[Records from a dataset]
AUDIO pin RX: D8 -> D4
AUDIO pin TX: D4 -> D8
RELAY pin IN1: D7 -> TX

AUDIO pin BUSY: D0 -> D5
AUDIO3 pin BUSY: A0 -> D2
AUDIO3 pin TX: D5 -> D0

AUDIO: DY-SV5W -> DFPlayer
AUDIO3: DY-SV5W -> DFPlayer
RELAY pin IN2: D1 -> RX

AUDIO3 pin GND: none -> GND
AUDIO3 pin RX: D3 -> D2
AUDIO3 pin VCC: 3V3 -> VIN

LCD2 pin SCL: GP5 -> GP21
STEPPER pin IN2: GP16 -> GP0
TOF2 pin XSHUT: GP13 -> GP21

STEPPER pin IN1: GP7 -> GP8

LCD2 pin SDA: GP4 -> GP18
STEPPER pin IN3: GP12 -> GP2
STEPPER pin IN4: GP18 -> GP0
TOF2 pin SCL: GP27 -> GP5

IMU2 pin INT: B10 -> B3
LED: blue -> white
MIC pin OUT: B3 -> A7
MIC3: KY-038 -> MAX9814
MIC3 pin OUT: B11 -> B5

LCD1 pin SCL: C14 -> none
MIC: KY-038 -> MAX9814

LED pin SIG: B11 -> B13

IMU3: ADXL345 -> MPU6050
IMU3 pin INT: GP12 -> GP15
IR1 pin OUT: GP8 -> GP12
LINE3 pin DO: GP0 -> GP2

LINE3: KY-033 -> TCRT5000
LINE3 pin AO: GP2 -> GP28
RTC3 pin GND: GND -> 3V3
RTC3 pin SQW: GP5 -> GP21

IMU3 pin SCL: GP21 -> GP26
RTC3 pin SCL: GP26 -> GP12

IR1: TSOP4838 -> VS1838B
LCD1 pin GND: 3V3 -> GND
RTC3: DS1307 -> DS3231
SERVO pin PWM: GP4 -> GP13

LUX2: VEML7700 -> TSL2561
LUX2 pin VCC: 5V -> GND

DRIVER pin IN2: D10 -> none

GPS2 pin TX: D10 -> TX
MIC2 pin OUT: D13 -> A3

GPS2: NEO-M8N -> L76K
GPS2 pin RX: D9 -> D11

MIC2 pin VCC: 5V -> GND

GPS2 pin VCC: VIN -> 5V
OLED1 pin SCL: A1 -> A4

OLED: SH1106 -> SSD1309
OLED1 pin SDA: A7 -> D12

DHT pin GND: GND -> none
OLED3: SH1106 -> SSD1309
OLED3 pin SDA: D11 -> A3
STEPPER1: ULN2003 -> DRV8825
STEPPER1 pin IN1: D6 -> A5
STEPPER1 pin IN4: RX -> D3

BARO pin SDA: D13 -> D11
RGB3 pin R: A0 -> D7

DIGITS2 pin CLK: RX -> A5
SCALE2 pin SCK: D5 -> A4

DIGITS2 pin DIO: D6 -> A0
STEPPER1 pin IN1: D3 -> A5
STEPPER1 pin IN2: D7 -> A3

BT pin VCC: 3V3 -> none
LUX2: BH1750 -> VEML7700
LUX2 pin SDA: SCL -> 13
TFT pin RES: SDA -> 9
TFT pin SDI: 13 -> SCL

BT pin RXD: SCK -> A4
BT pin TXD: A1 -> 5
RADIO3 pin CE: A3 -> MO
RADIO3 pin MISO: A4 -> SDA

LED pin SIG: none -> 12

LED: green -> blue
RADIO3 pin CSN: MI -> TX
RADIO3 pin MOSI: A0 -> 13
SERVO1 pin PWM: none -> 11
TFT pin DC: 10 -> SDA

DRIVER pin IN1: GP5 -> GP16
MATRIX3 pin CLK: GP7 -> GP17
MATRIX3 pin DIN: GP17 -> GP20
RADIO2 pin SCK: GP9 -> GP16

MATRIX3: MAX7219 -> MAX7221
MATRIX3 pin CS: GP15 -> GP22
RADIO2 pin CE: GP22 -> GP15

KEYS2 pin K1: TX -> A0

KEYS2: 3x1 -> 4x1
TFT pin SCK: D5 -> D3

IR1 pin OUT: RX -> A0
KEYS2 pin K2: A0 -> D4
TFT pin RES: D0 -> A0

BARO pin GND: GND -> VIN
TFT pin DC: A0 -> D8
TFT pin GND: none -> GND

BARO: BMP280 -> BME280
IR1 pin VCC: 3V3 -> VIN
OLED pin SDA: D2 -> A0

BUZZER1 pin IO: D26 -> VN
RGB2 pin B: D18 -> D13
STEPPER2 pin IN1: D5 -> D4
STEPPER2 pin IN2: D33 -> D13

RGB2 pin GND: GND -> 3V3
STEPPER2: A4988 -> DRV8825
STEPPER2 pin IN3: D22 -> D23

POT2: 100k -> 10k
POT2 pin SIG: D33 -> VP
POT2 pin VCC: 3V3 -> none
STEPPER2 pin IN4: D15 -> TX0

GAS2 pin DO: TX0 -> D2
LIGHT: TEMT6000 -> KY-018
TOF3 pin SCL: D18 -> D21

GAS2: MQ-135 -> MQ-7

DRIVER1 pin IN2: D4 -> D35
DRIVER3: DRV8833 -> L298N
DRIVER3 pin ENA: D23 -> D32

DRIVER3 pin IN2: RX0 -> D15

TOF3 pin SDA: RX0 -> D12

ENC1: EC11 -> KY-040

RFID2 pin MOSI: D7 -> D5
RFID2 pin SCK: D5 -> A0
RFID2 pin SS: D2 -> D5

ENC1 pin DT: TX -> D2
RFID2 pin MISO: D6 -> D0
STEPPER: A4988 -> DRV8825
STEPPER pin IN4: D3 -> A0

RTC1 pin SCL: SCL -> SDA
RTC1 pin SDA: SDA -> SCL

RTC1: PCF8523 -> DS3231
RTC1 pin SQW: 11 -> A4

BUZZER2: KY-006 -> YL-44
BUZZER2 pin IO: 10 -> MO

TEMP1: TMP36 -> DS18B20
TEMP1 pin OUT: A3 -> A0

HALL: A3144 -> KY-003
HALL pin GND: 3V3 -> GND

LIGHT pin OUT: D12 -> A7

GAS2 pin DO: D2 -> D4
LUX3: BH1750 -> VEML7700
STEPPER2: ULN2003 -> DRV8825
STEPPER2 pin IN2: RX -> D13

What the exercise asks :: Search the data for the string "MISO" and copy each line where it appears.

Worked solution ::
RADIO3 pin MISO: A4 -> SDA
RFID2 pin MISO: D6 -> D0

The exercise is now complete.